[Source records]
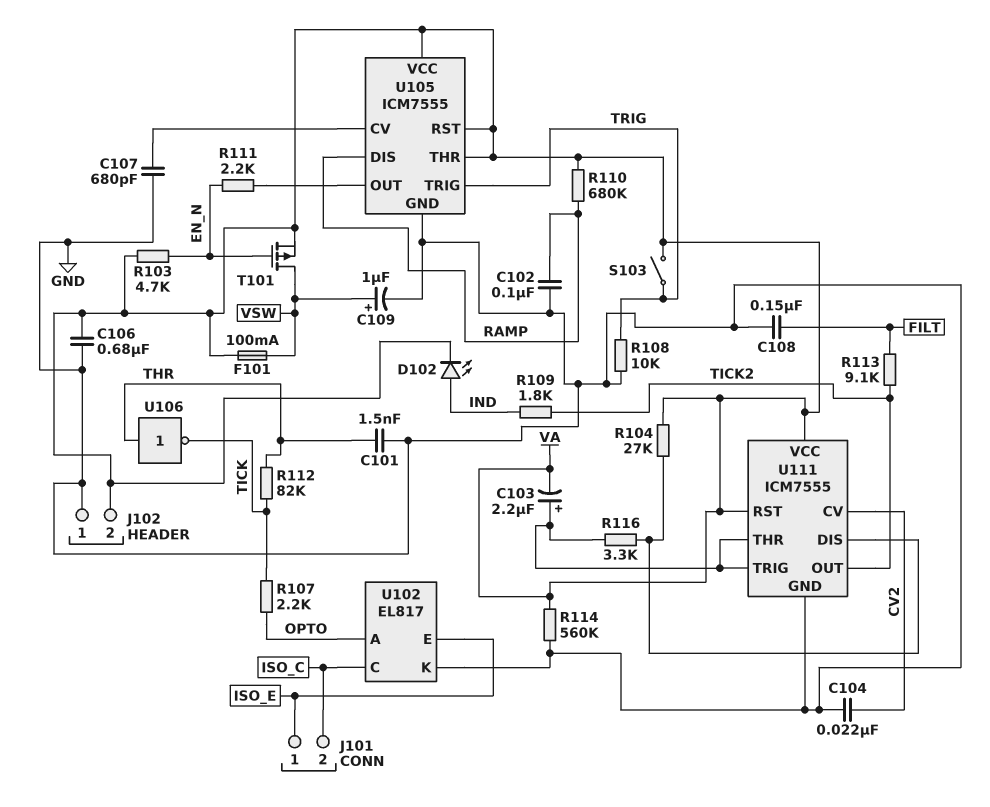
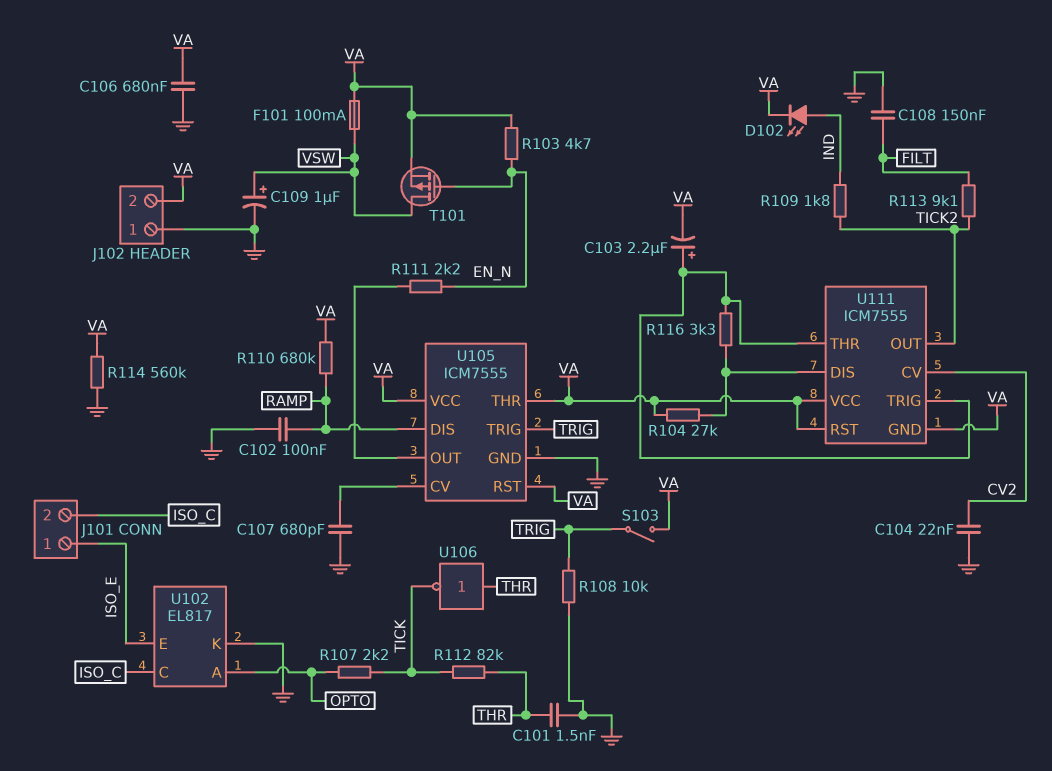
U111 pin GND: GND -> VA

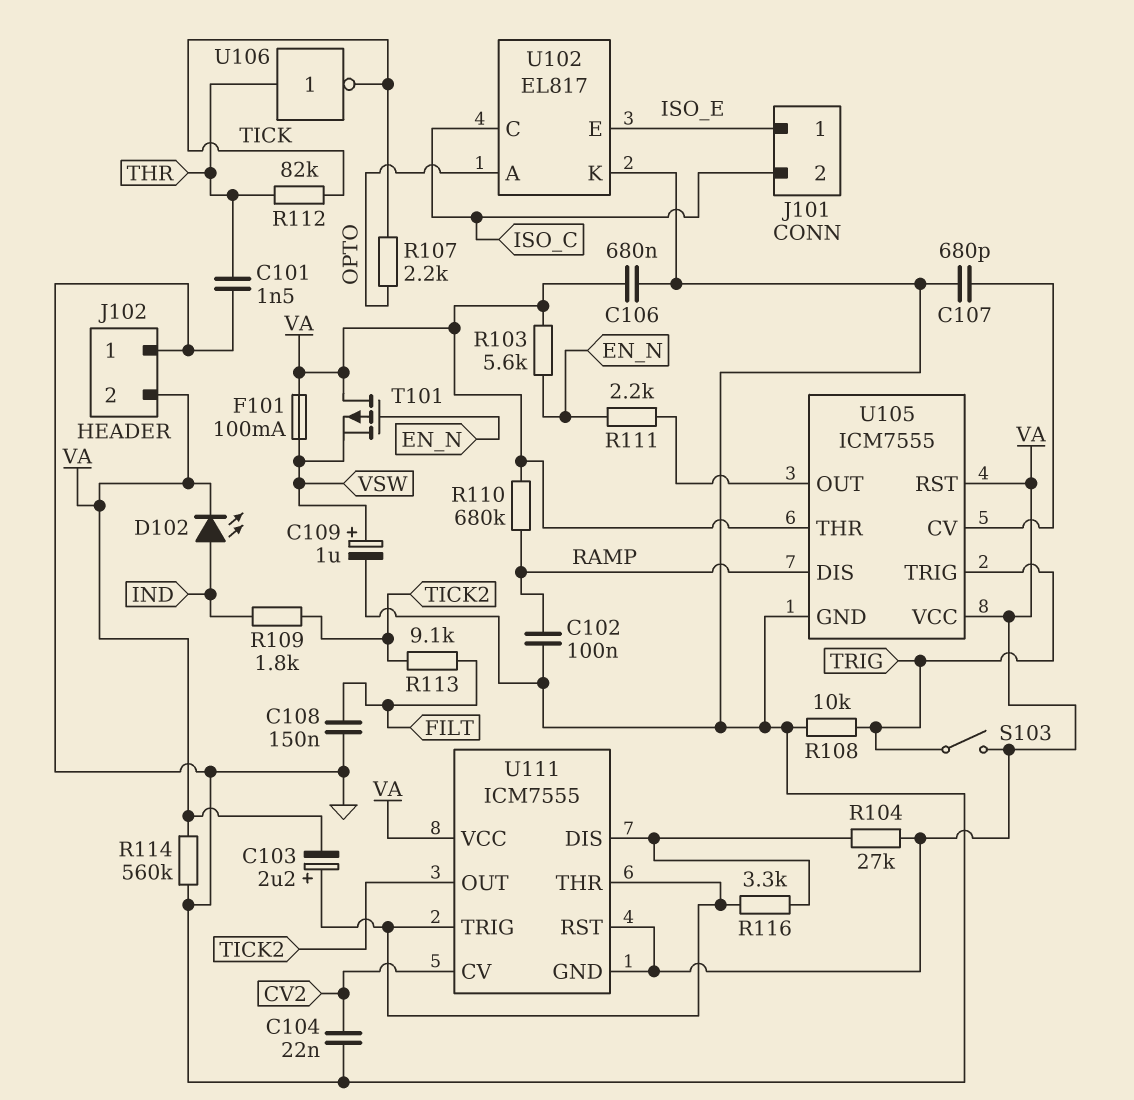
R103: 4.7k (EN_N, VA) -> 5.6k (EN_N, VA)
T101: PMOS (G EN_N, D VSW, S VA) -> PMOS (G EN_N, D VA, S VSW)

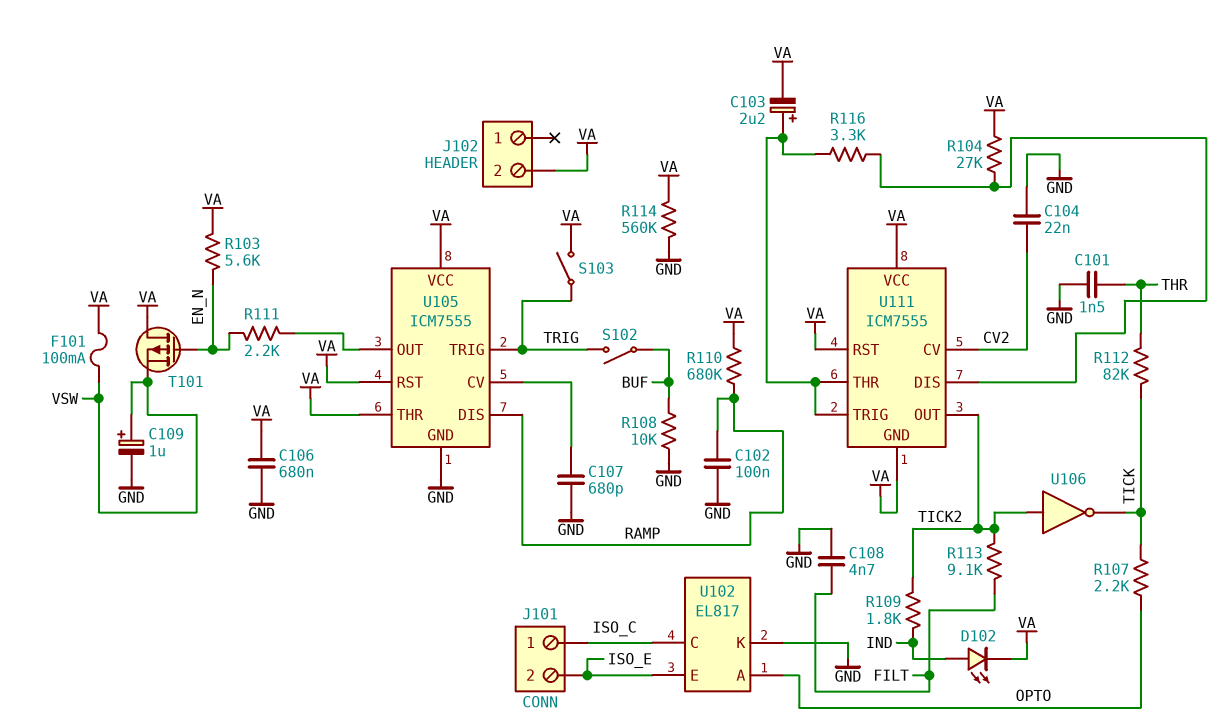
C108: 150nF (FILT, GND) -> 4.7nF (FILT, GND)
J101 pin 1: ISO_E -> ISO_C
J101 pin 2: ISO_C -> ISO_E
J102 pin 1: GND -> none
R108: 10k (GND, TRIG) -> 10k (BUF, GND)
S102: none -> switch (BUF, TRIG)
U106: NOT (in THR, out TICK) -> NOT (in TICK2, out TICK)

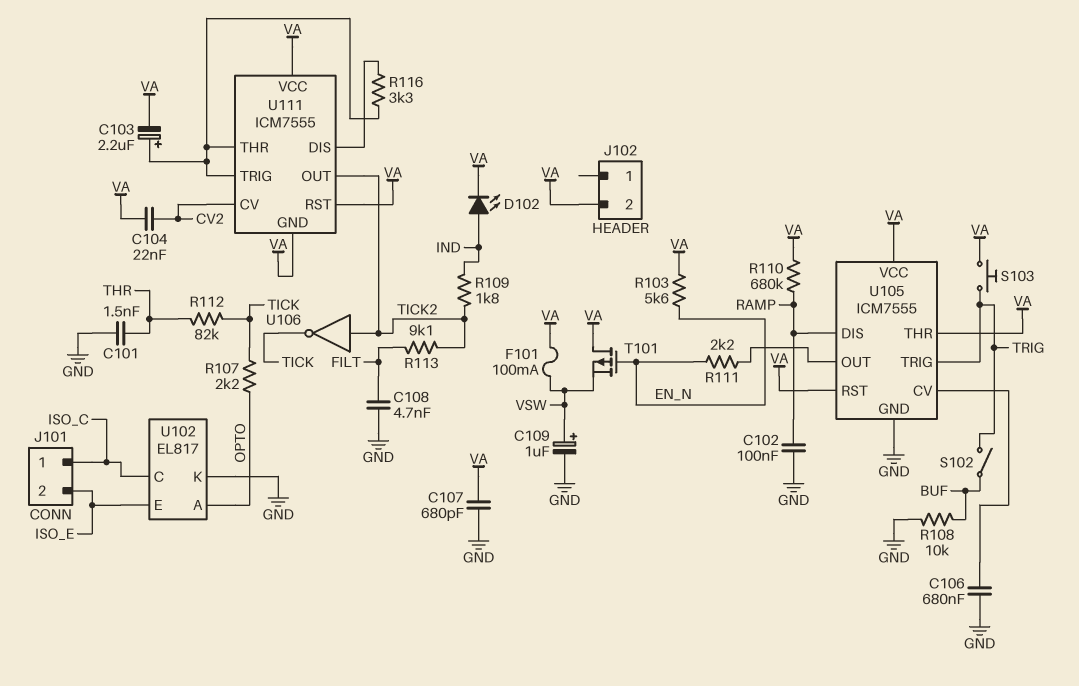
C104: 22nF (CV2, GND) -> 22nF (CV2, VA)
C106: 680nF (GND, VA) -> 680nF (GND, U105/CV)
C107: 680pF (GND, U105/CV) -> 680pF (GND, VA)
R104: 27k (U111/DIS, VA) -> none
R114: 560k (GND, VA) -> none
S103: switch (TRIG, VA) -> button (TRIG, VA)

---

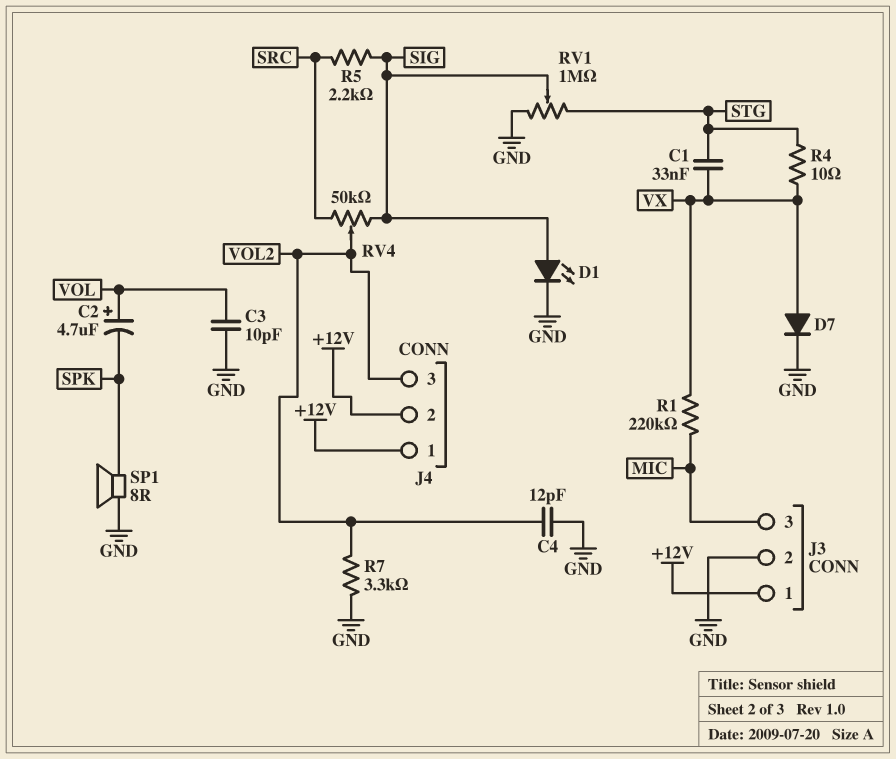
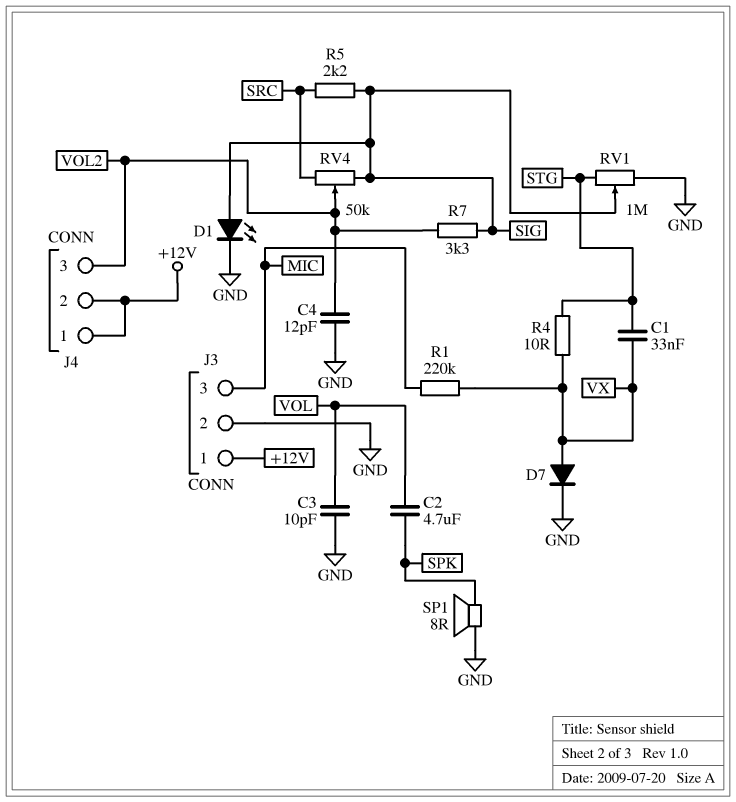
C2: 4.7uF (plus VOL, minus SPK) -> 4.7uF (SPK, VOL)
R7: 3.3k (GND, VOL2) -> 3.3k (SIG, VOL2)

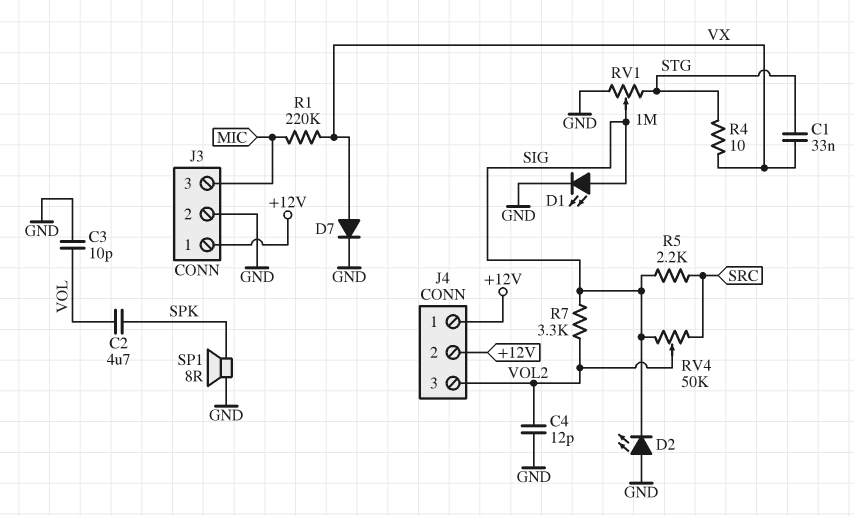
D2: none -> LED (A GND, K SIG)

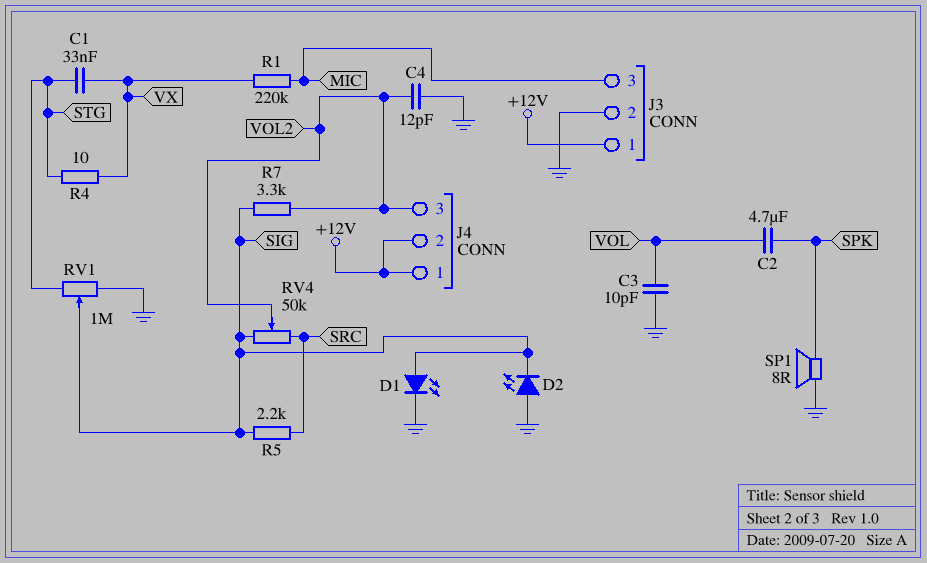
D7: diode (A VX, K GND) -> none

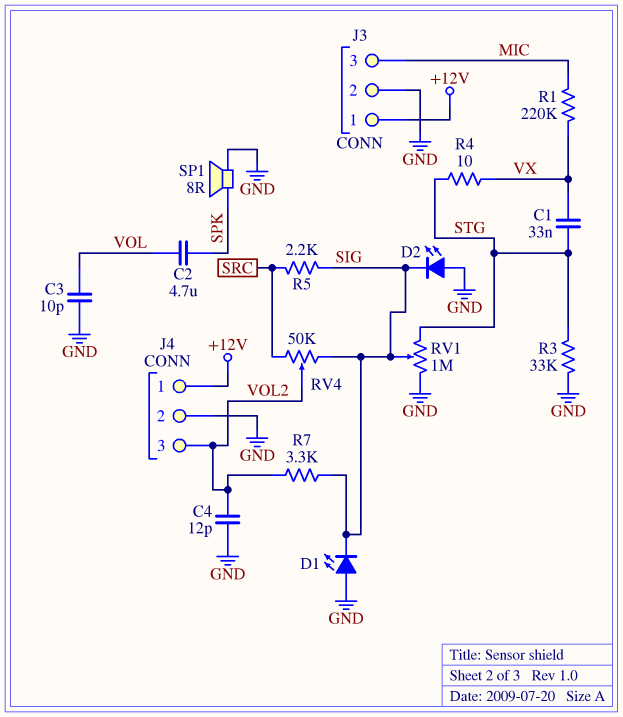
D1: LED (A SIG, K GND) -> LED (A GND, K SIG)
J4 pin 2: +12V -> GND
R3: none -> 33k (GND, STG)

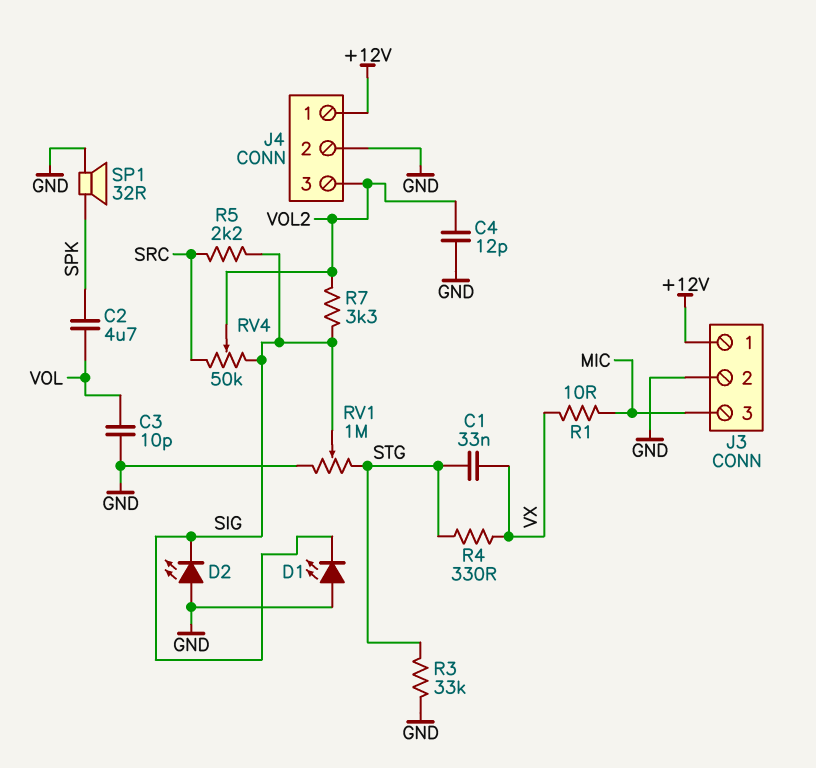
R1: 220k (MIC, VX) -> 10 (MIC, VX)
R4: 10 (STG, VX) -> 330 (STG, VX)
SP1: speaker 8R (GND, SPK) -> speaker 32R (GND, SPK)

→ INSTRUCTIONS FOR THE TASK: Set down again, word for word, every line from the one with "J4 pin 2: +12V -> GND" to the one with "SP1: speaker 8R" in the entries above, and omit the pictures.

→ SOLUTION TO THIS TASK:
J4 pin 2: +12V -> GND
R3: none -> 33k (GND, STG)

R1: 220k (MIC, VX) -> 10 (MIC, VX)
R4: 10 (STG, VX) -> 330 (STG, VX)
SP1: speaker 8R (GND, SPK) -> speaker 32R (GND, SPK)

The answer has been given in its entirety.